Exact wording is required: give all the records again, minus the pictures.

▸ **Data records**
☆ ☆ ☆

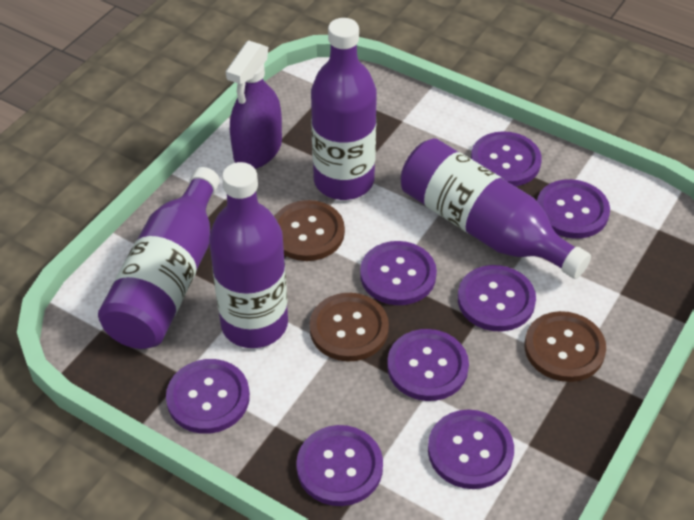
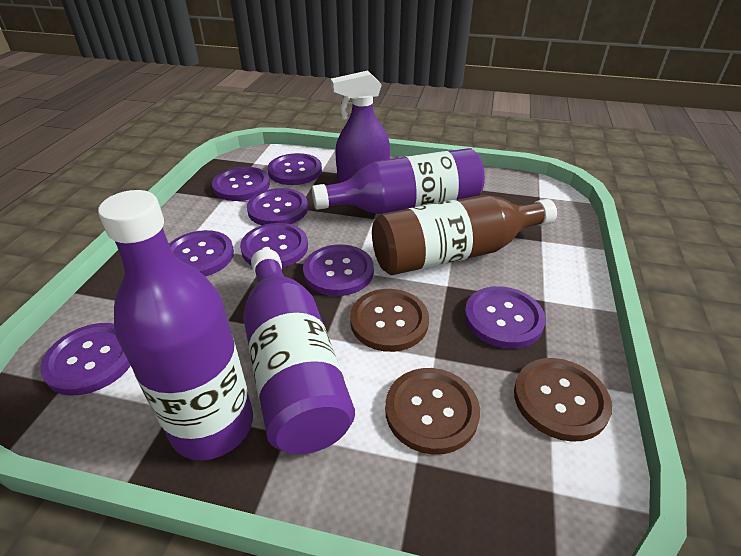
brown bottle: 0 -> 1
purple bottle: 4 -> 3

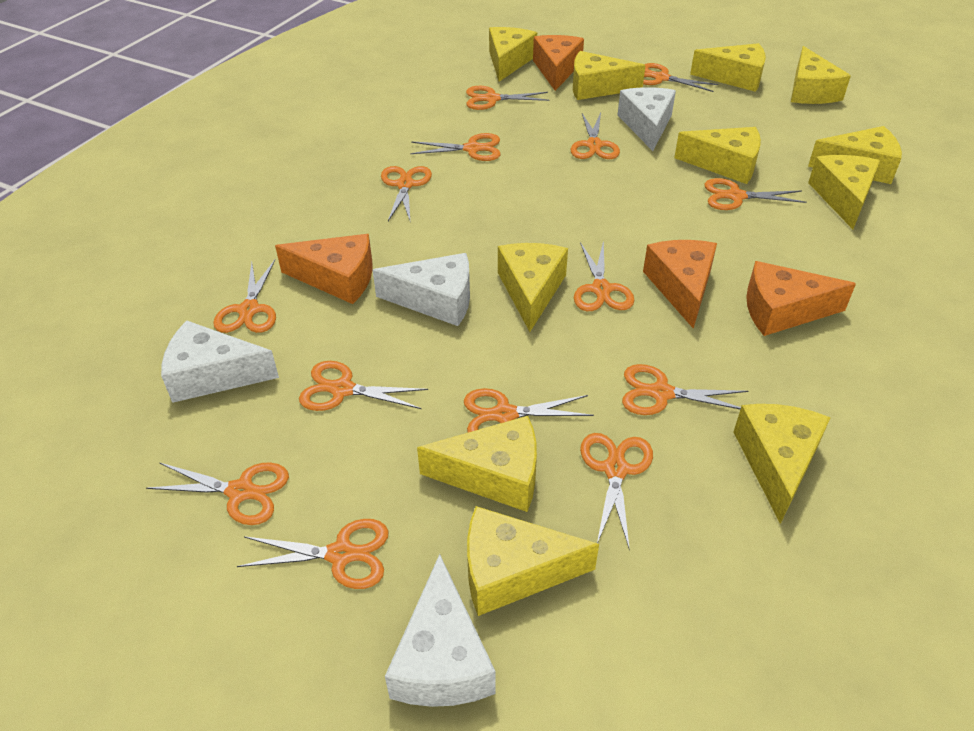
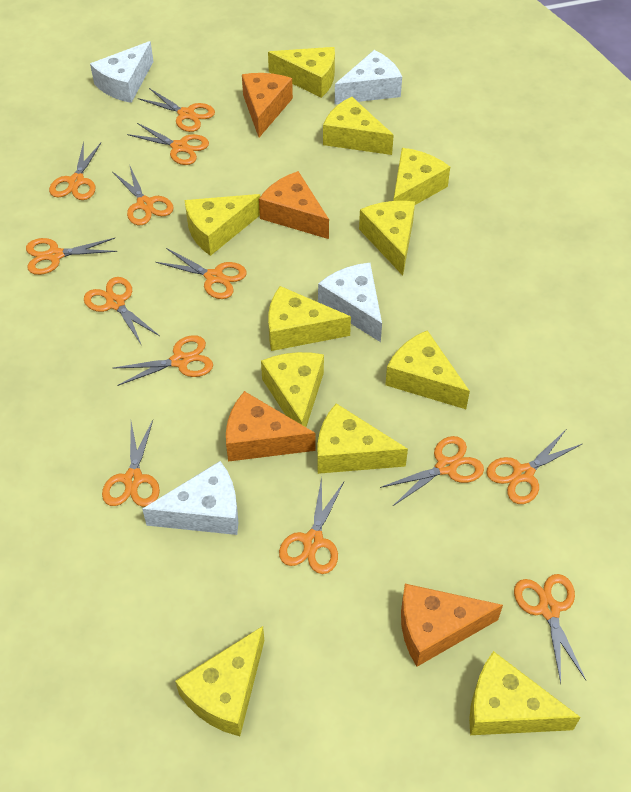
orange scissors: 14 -> 13

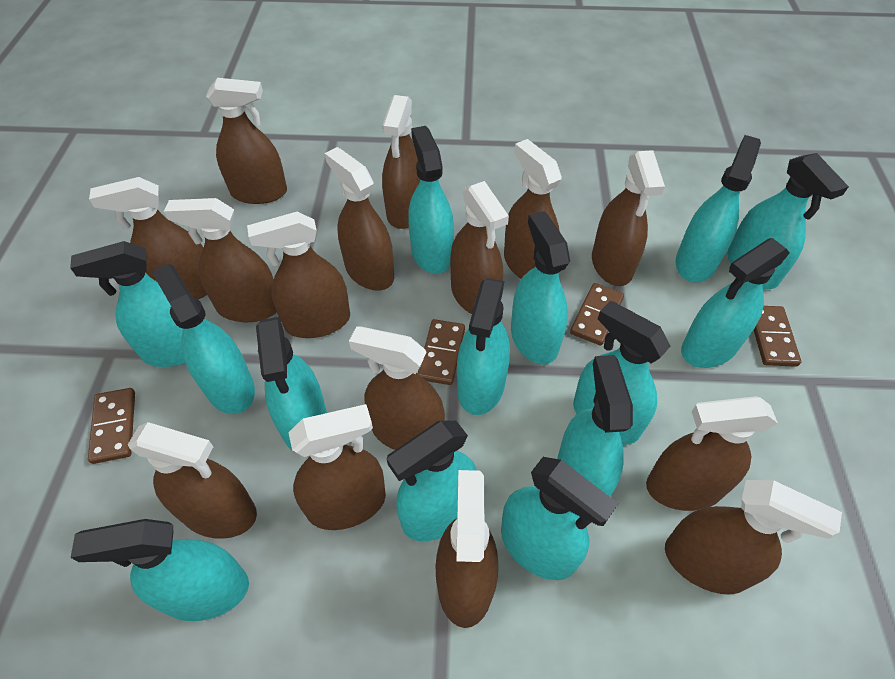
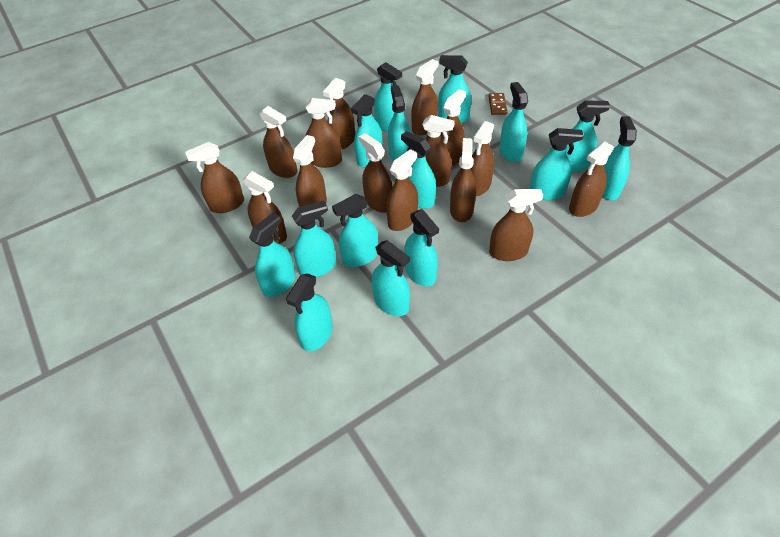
brown domino: 4 -> 1
turquoise spray bottle: 14 -> 15

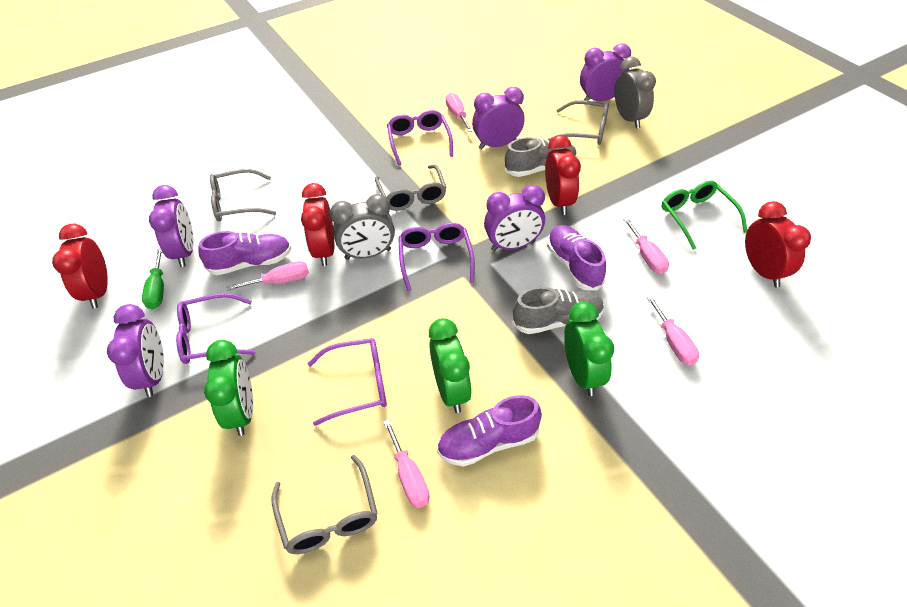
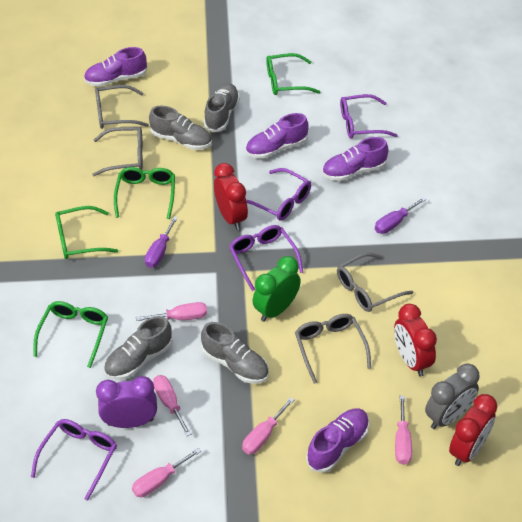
green clock: 3 -> 1
green glasses: 1 -> 4
green screwdriver: 1 -> 0
grey clock: 2 -> 1
grey shoe: 2 -> 4
purple clock: 5 -> 1
purple screwdriver: 0 -> 2
purple shoe: 3 -> 4
red clock: 4 -> 3

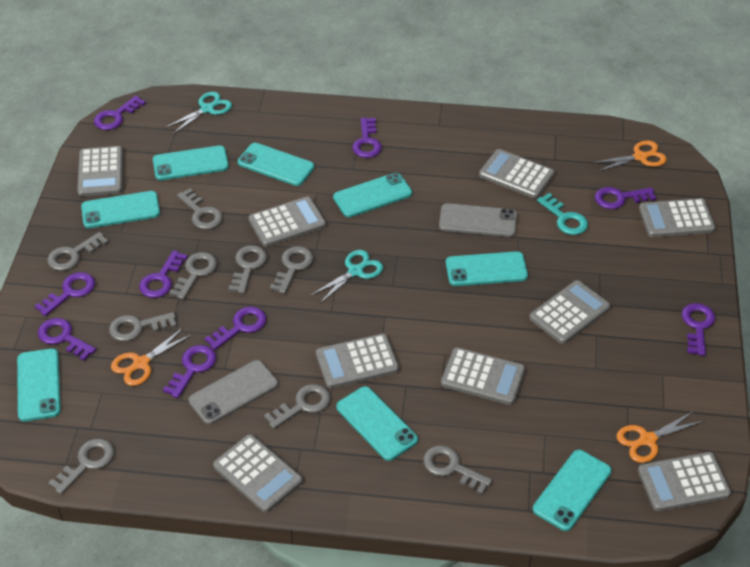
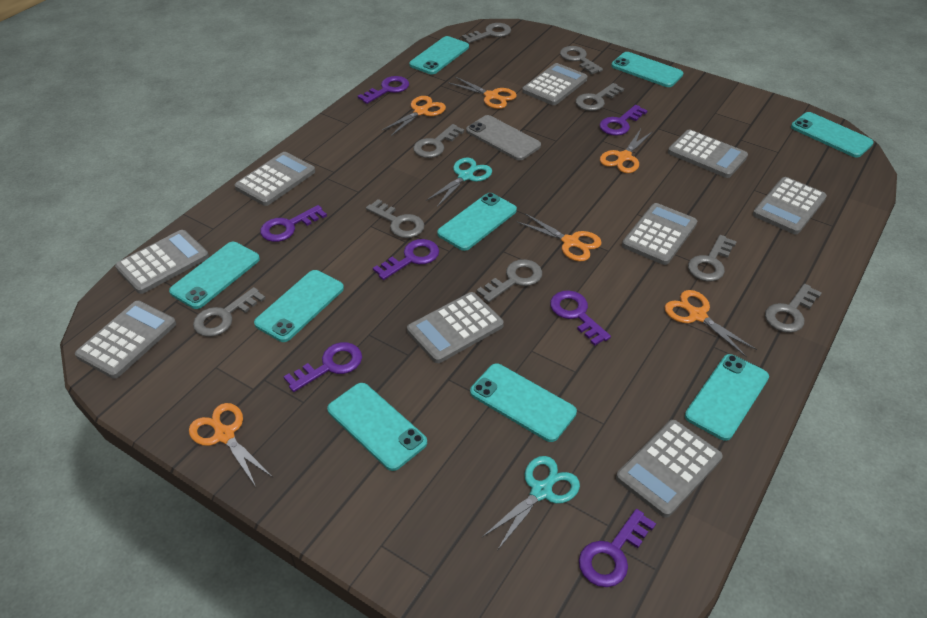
grey phone: 2 -> 1
orange scissors: 3 -> 6
purple key: 9 -> 7
turquoise key: 1 -> 0
turquoise phone: 8 -> 9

☆ ☆ ☆

▸ **Result of the exercise**
brown bottle: 0 -> 1
purple bottle: 4 -> 3

orange scissors: 14 -> 13

brown domino: 4 -> 1
turquoise spray bottle: 14 -> 15

green clock: 3 -> 1
green glasses: 1 -> 4
green screwdriver: 1 -> 0
grey clock: 2 -> 1
grey shoe: 2 -> 4
purple clock: 5 -> 1
purple screwdriver: 0 -> 2
purple shoe: 3 -> 4
red clock: 4 -> 3

grey phone: 2 -> 1
orange scissors: 3 -> 6
purple key: 9 -> 7
turquoise key: 1 -> 0
turquoise phone: 8 -> 9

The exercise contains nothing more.